**Task to complete:** Each line of the records is to be returned verbatim, with the images omitted.

[Records from a dataset]
Segment Open
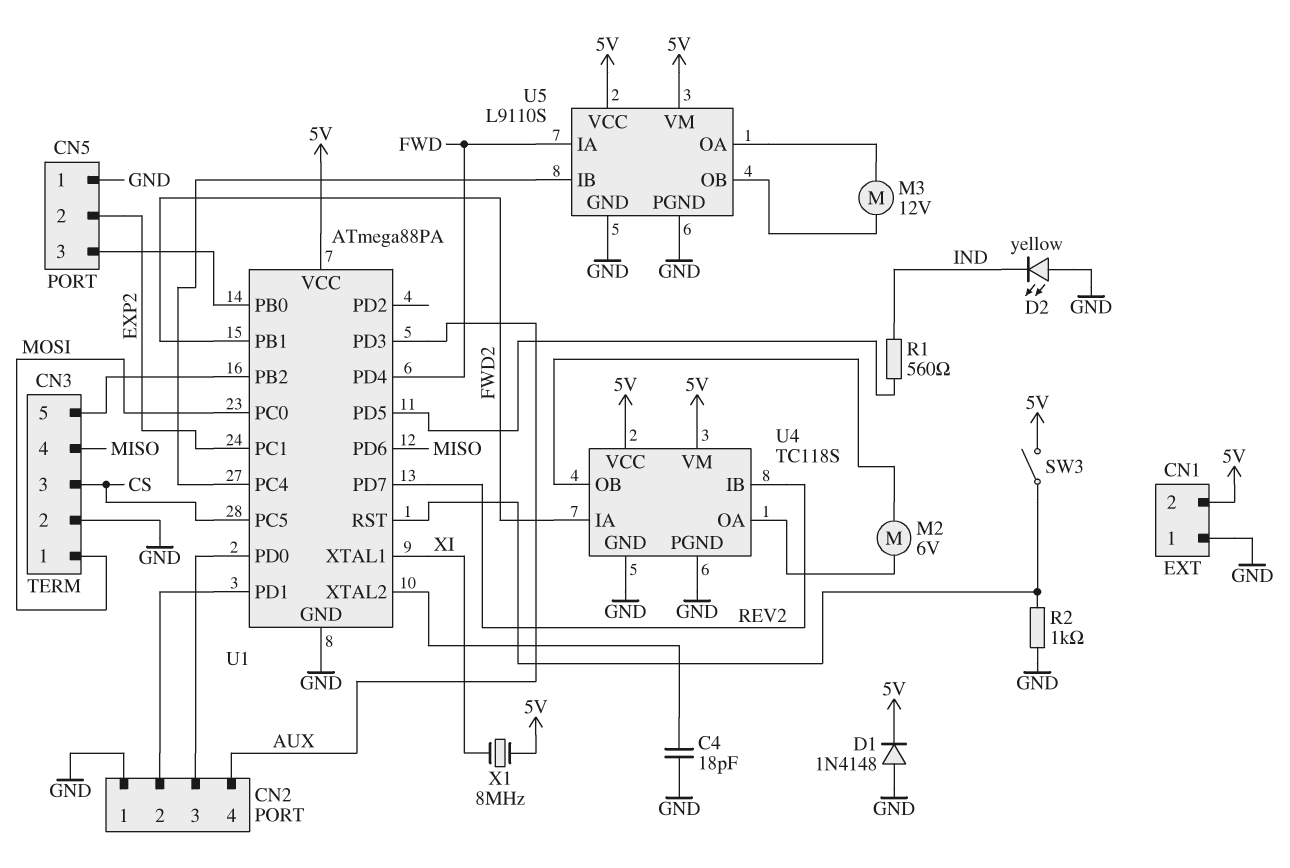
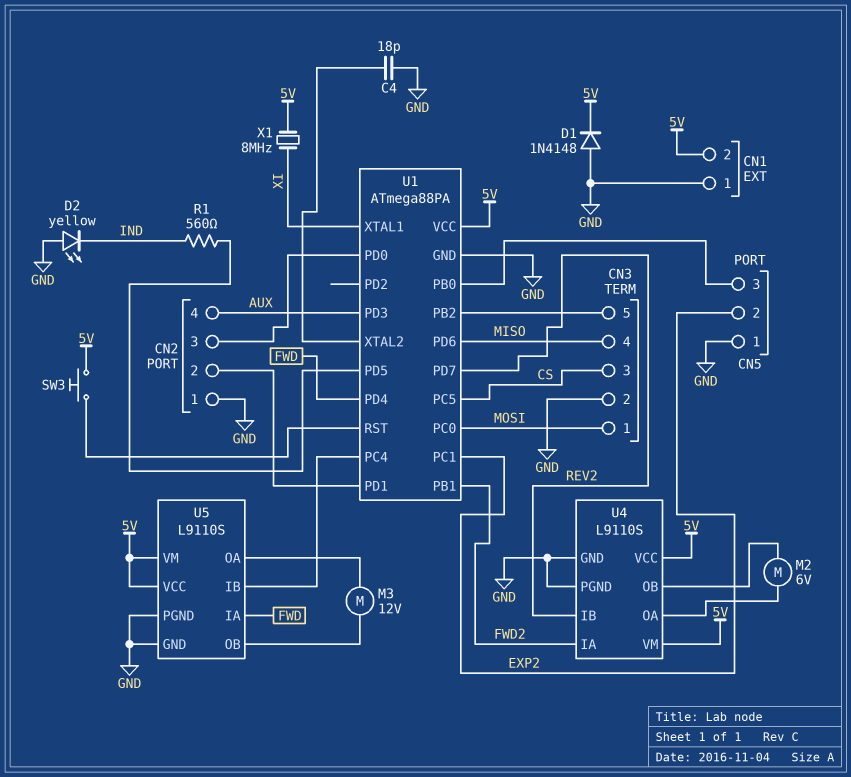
R2: 1k (GND, U1/RST) -> none
SW3: switch (5V, U1/RST) -> button (5V, U1/RST)
U4: TC118S -> L9110S

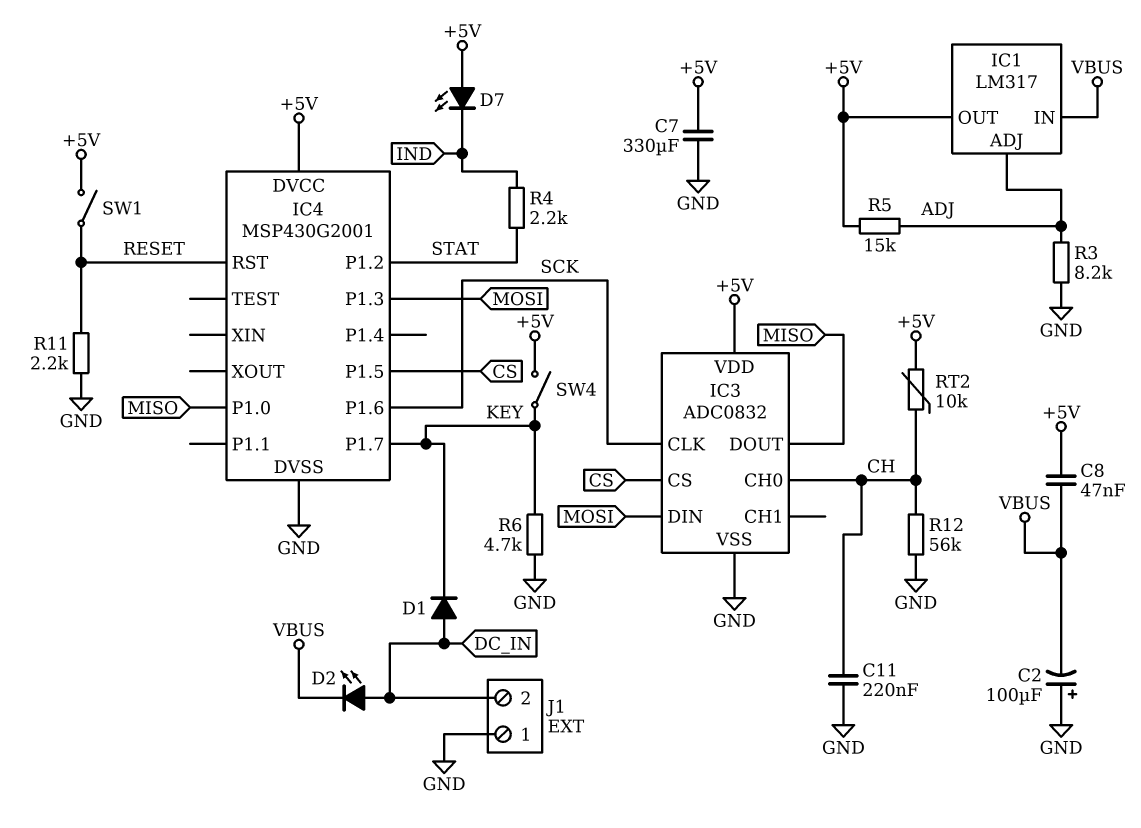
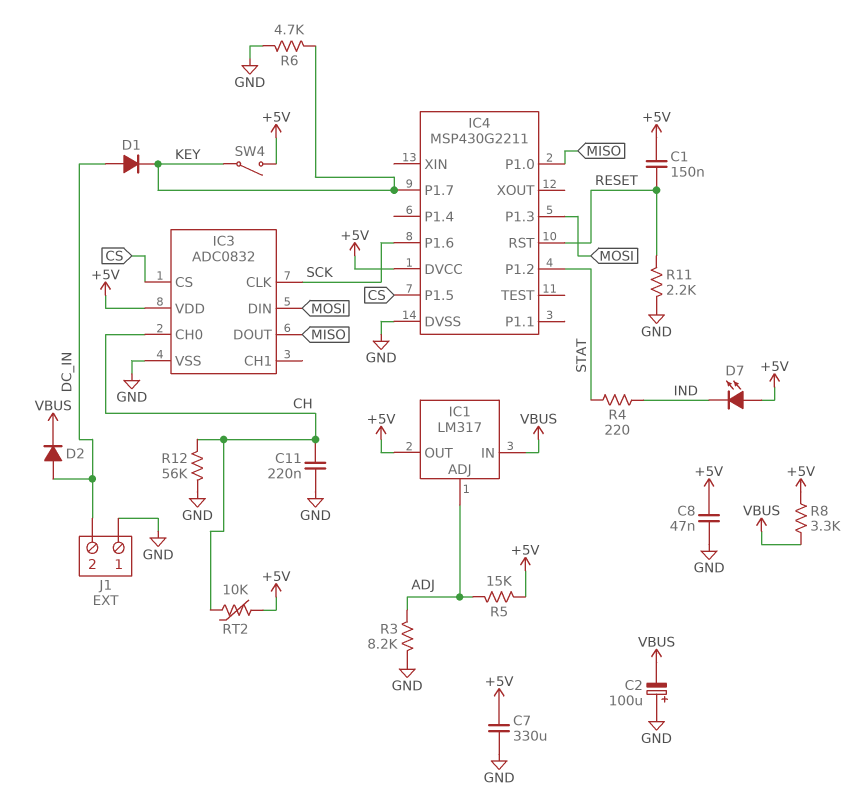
C1: none -> 150nF (+5V, RESET)
C8: 47nF (+5V, VBUS) -> 47nF (+5V, GND)
D2: LED (A DC_IN, K VBUS) -> diode (A DC_IN, K VBUS)
IC4: MSP430G2001 -> MSP430G2211
R4: 2.2k (IND, STAT) -> 220 (IND, STAT)
R8: none -> 3.3k (+5V, VBUS)
SW1: switch (+5V, RESET) -> none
Segment Closed
**Solved exercise:**
R2: 1k (GND, U1/RST) -> none
SW3: switch (5V, U1/RST) -> button (5V, U1/RST)
U4: TC118S -> L9110S

C1: none -> 150nF (+5V, RESET)
C8: 47nF (+5V, VBUS) -> 47nF (+5V, GND)
D2: LED (A DC_IN, K VBUS) -> diode (A DC_IN, K VBUS)
IC4: MSP430G2001 -> MSP430G2211
R4: 2.2k (IND, STAT) -> 220 (IND, STAT)
R8: none -> 3.3k (+5V, VBUS)
SW1: switch (+5V, RESET) -> none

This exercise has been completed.